■ **WORK INSTRUCTIONS**
Reproduce exactly the lines of the material beneath, from the line that contains "brown ruler [499,240,542,289]" to the line that contains "white spoon [660,342,732,411] -> none", both included, and no other lines.

■ **DATA RECORDS**
◇ ◇ ◇ ◇

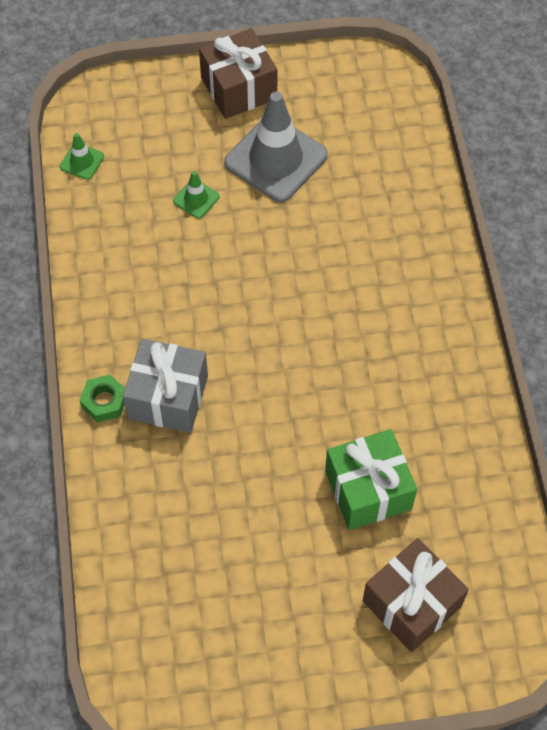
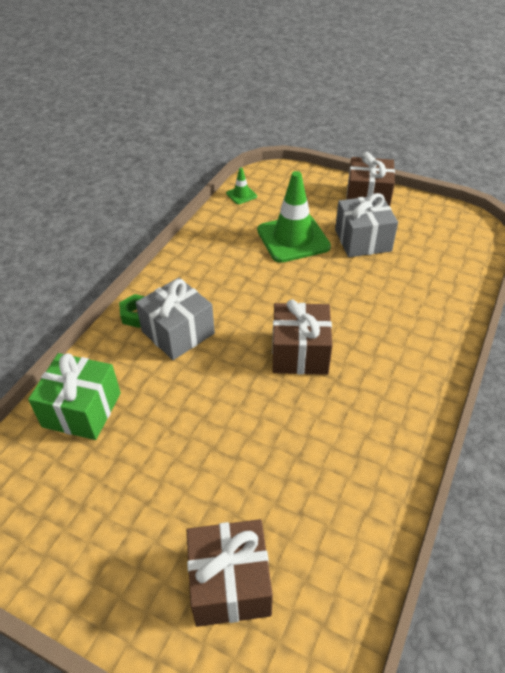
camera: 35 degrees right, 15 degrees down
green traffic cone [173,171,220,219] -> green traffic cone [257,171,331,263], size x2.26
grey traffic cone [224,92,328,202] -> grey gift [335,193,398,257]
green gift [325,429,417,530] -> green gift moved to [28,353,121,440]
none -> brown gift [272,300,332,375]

◇ ◇ ◇ ◇

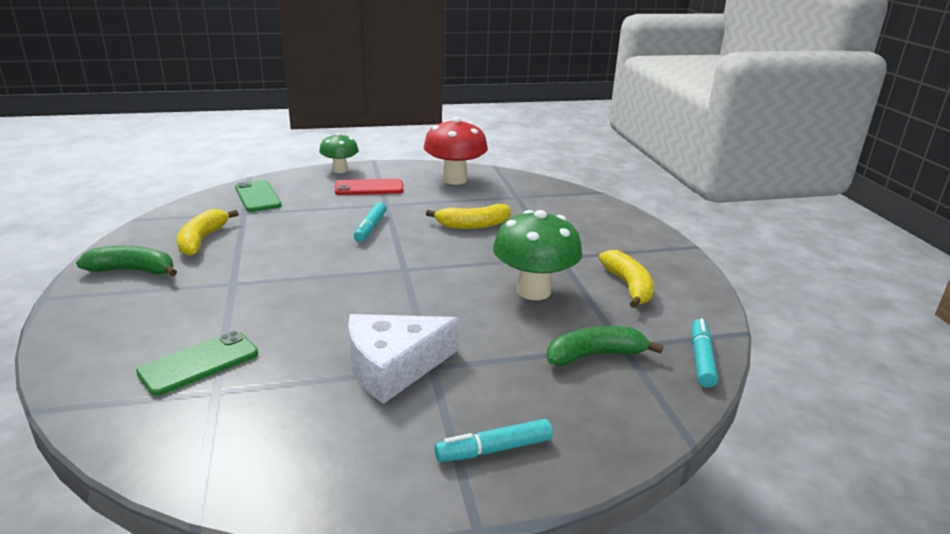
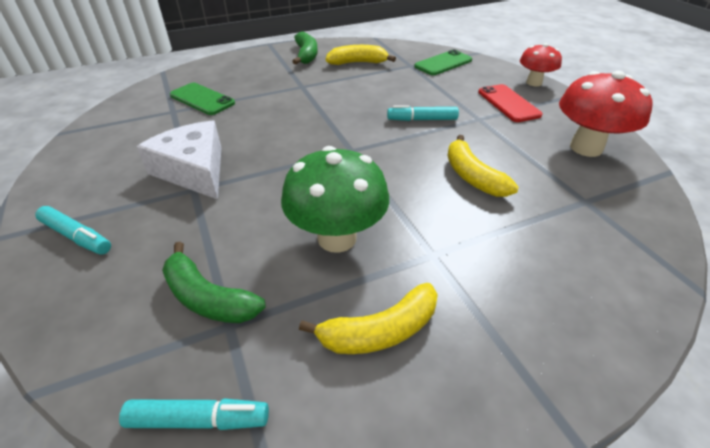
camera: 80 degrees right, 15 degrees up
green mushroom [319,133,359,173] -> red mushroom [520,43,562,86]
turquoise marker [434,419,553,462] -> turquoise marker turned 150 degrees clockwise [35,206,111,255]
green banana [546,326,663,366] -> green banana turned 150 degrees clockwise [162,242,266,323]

◇ ◇ ◇ ◇

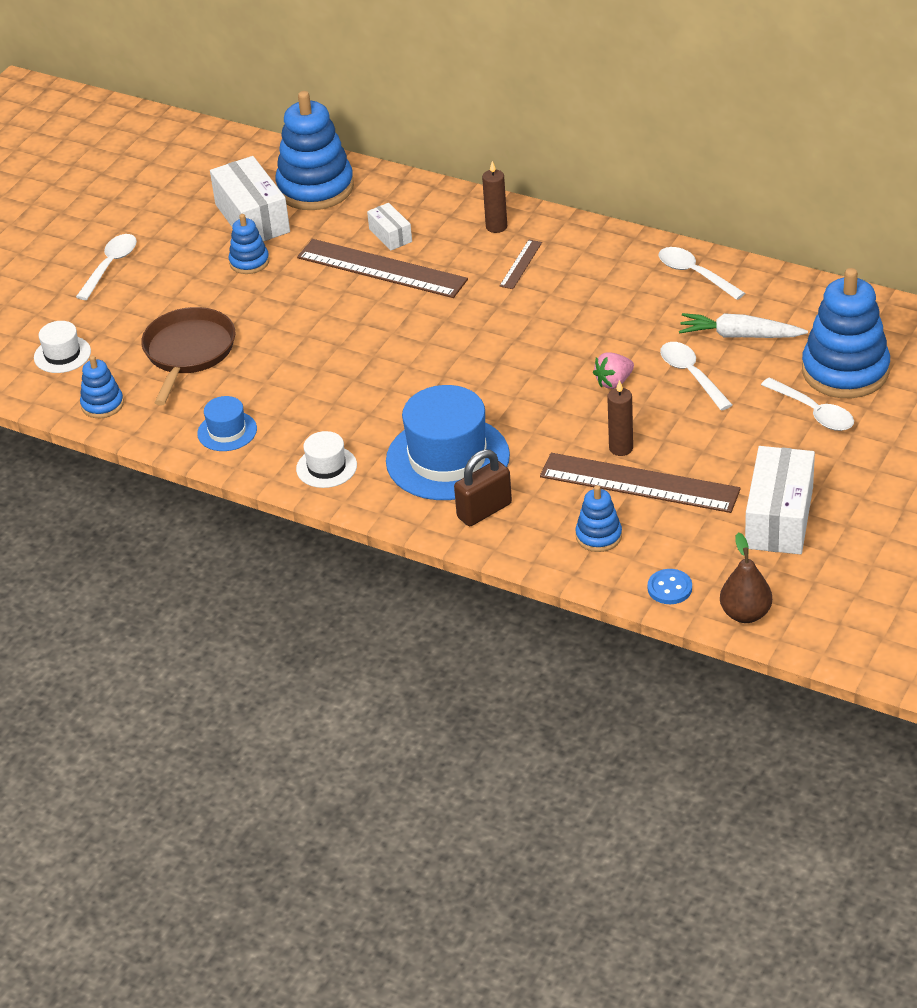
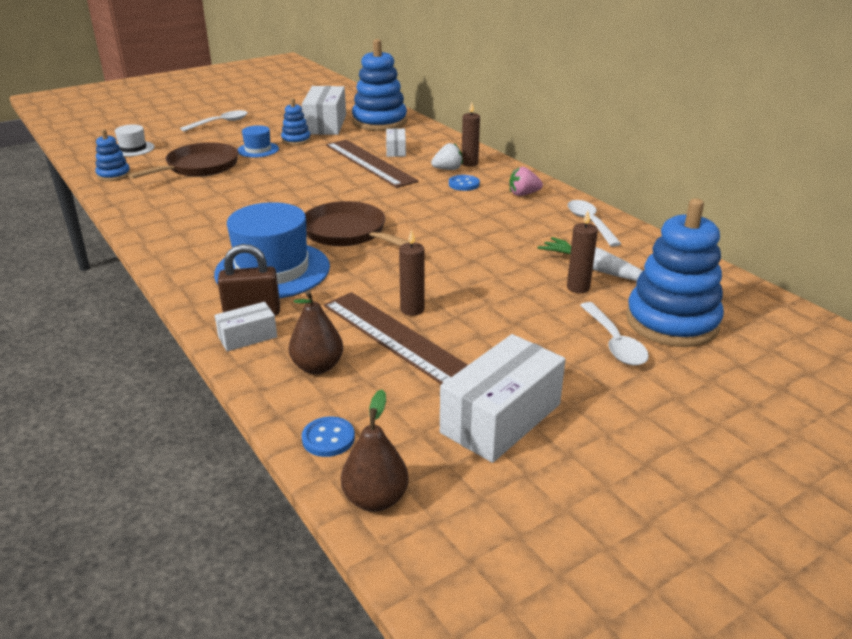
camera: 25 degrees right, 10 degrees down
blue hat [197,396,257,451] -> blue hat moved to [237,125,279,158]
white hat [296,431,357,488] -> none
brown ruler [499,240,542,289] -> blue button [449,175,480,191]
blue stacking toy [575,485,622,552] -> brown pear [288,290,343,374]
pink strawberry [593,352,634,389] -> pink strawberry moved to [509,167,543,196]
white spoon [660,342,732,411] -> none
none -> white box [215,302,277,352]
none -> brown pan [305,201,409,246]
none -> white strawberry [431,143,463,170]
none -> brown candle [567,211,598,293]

◇ ◇ ◇ ◇

■ **SOLUTION**
brown ruler [499,240,542,289] -> blue button [449,175,480,191]
blue stacking toy [575,485,622,552] -> brown pear [288,290,343,374]
pink strawberry [593,352,634,389] -> pink strawberry moved to [509,167,543,196]
white spoon [660,342,732,411] -> none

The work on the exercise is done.